*** Opening Data for the task ***
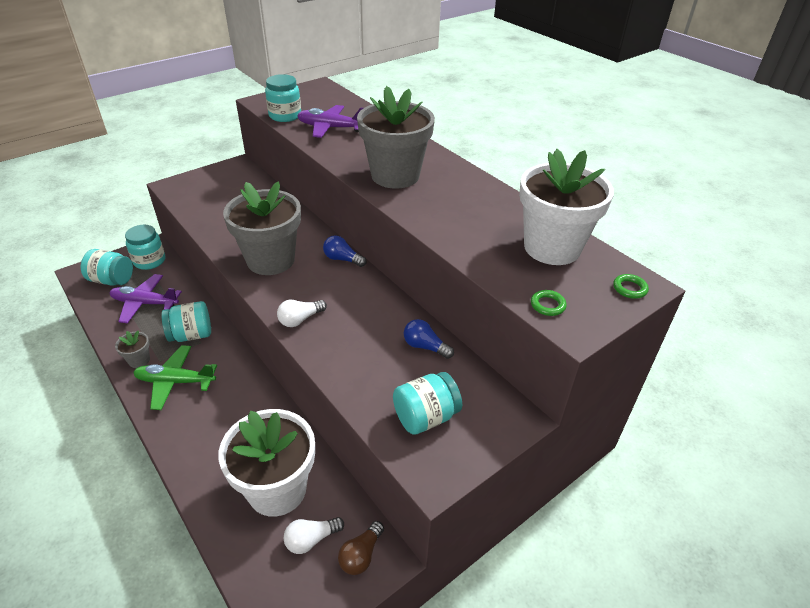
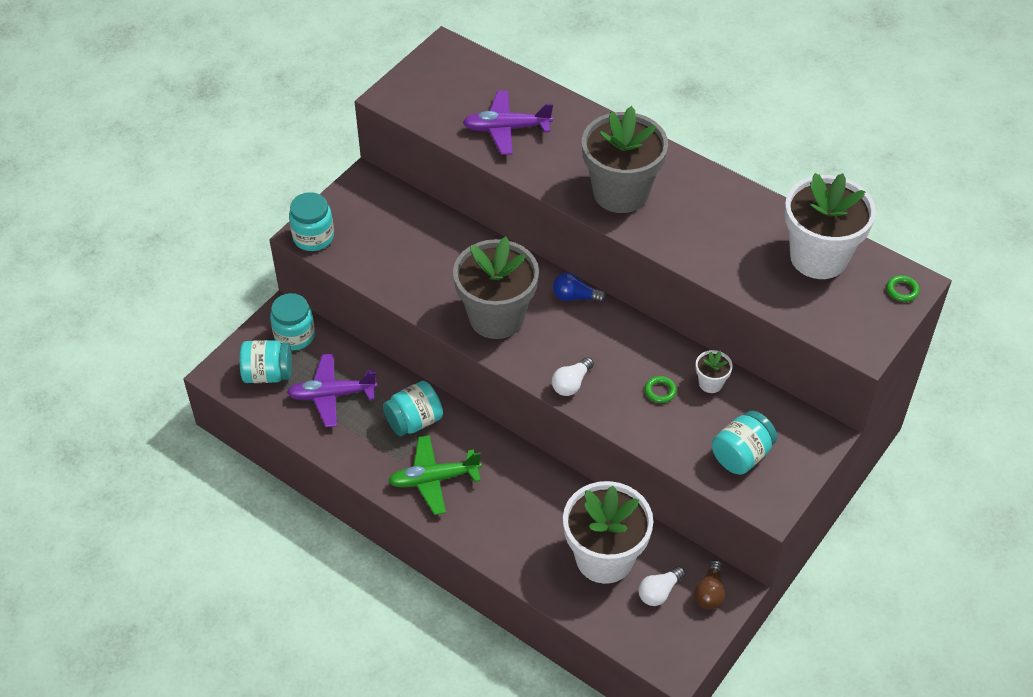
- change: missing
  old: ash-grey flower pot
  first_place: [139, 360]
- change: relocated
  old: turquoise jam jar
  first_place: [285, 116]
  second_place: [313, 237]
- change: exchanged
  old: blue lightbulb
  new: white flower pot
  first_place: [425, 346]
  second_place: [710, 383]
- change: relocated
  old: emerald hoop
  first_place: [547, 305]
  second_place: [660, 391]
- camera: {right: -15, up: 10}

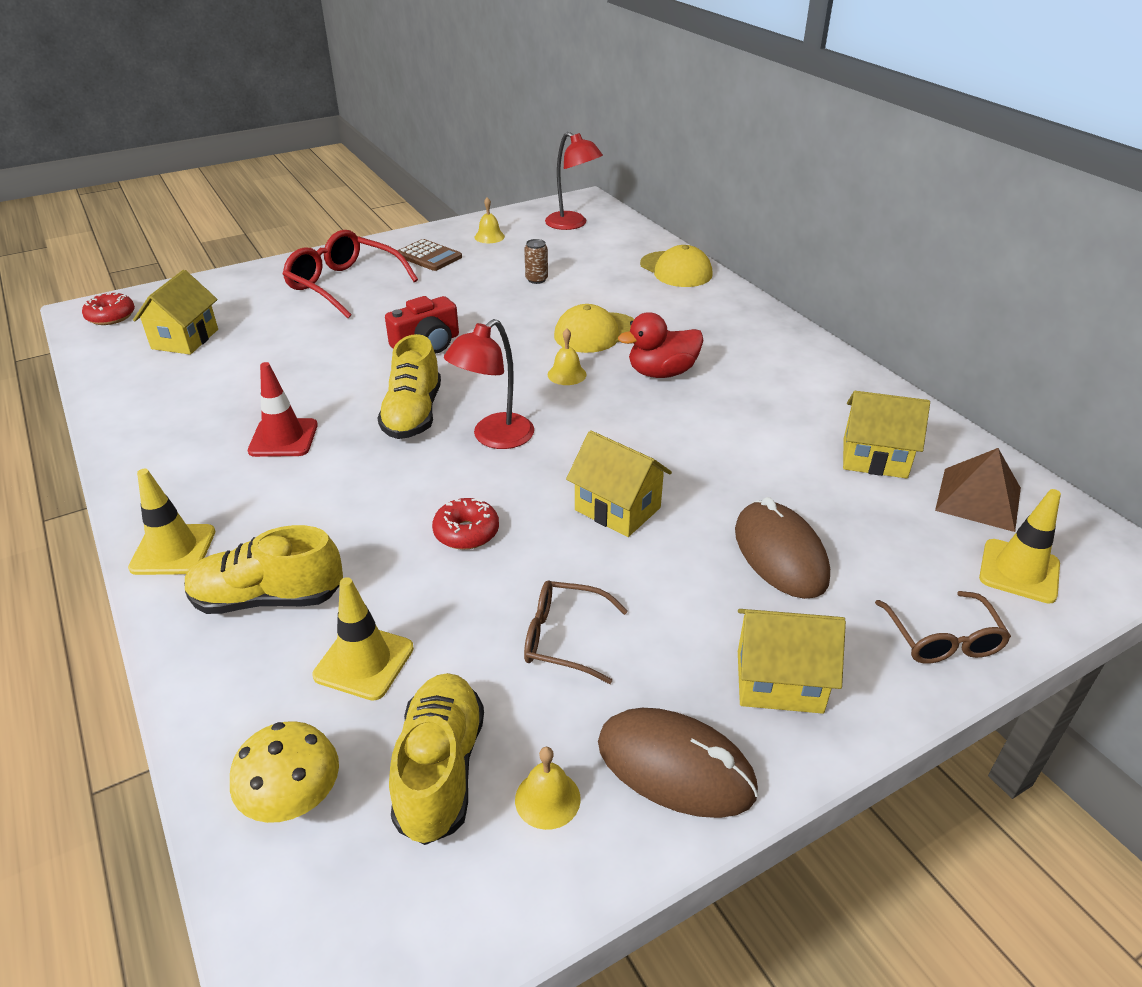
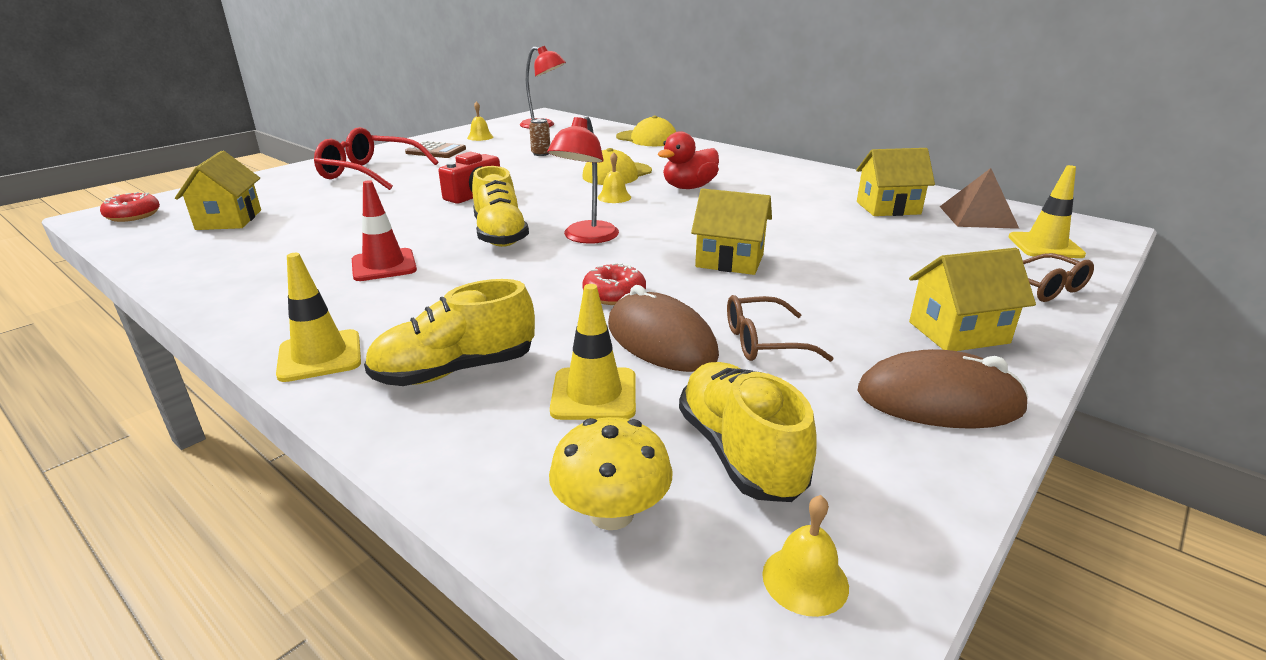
- change: relocated
  old: bright yellow school bell
  first_place: [547, 799]
  second_place: [805, 580]
- change: relocated
  old: dark brown mouse
  first_place: [780, 554]
  second_place: [660, 340]
- camera: {right: -20, up: -10}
*** Closing Data for the task ***
_Task description_
Starting at the line that contains "second_place: [710, 383]", write out every line through the end of the entries, both ends included, without any pictures.

_Result of this exercise_
  second_place: [710, 383]
- change: relocated
  old: emerald hoop
  first_place: [547, 305]
  second_place: [660, 391]
- camera: {right: -15, up: 10}

- change: relocated
  old: bright yellow school bell
  first_place: [547, 799]
  second_place: [805, 580]
- change: relocated
  old: dark brown mouse
  first_place: [780, 554]
  second_place: [660, 340]
- camera: {right: -20, up: -10}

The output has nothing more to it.